*** Data below Section Begins ***

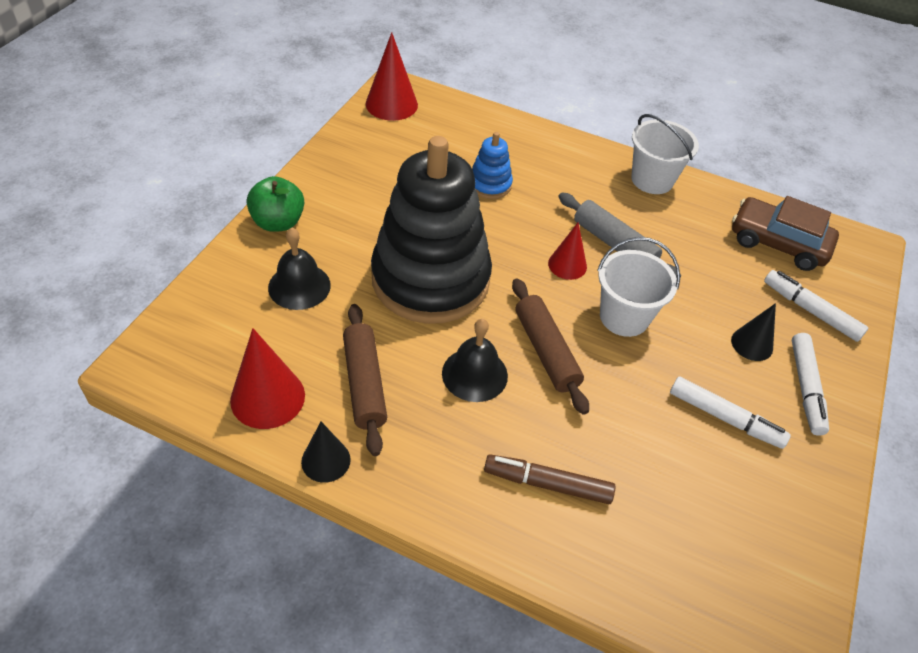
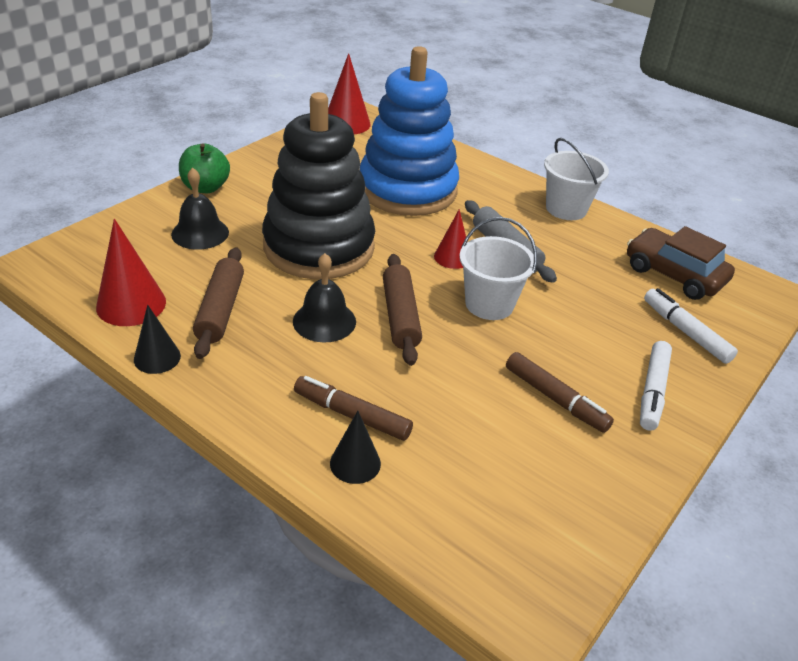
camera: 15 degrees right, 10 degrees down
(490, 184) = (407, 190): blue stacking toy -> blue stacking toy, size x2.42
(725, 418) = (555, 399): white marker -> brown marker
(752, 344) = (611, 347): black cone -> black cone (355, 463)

*** Data below Section Ends ***

* _What this task involves_: Each line from the one containing "(490, 184) = (407, 190): blue" through the end of the material must be returned exactly; no other line should appear.

* _Answer to this problem_:
(490, 184) = (407, 190): blue stacking toy -> blue stacking toy, size x2.42
(725, 418) = (555, 399): white marker -> brown marker
(752, 344) = (611, 347): black cone -> black cone (355, 463)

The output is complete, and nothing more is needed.